**TASK OBJECTIVE**
Write the listing out once more, identical to the original but without pictures.

-------- INFORMATION PROVIDED --------

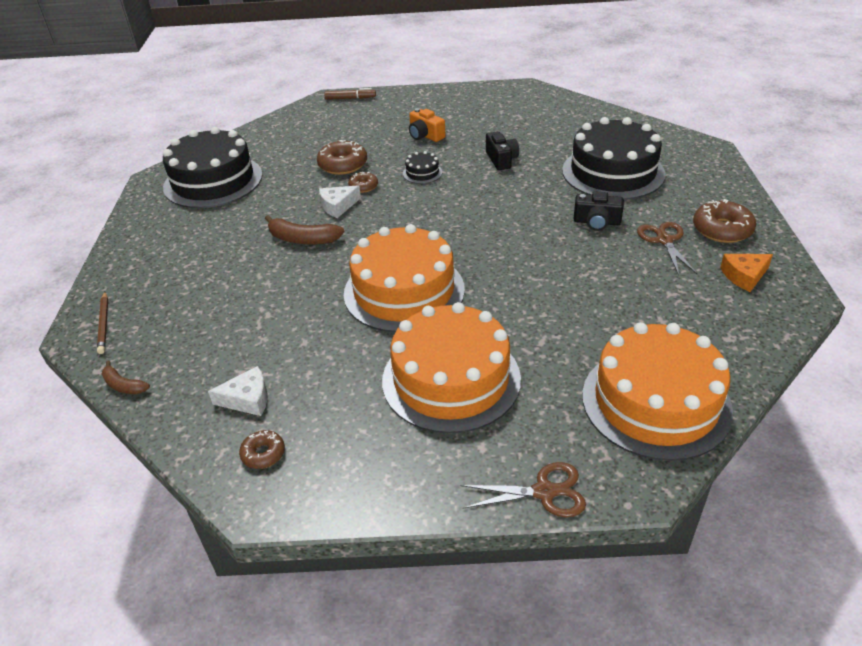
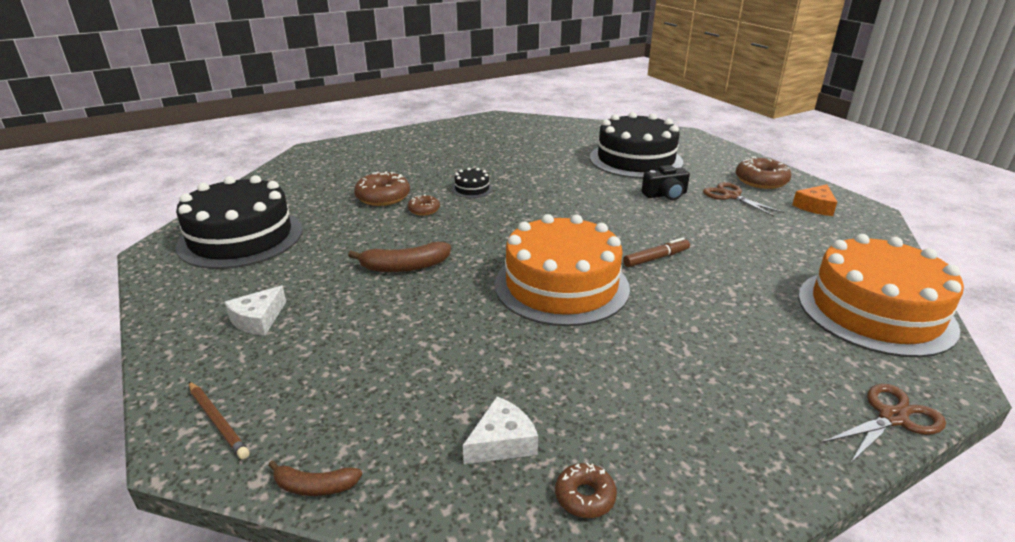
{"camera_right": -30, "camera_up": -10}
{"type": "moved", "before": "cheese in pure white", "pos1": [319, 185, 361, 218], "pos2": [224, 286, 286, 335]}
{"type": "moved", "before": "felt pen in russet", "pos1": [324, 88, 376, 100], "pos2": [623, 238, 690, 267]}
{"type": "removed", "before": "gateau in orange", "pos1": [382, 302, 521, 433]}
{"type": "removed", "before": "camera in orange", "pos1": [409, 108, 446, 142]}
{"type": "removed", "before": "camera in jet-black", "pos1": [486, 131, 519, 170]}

--------

**EXERCISE RESULT**
{"camera_right": -30, "camera_up": -10}
{"type": "moved", "before": "cheese in pure white", "pos1": [319, 185, 361, 218], "pos2": [224, 286, 286, 335]}
{"type": "moved", "before": "felt pen in russet", "pos1": [324, 88, 376, 100], "pos2": [623, 238, 690, 267]}
{"type": "removed", "before": "gateau in orange", "pos1": [382, 302, 521, 433]}
{"type": "removed", "before": "camera in orange", "pos1": [409, 108, 446, 142]}
{"type": "removed", "before": "camera in jet-black", "pos1": [486, 131, 519, 170]}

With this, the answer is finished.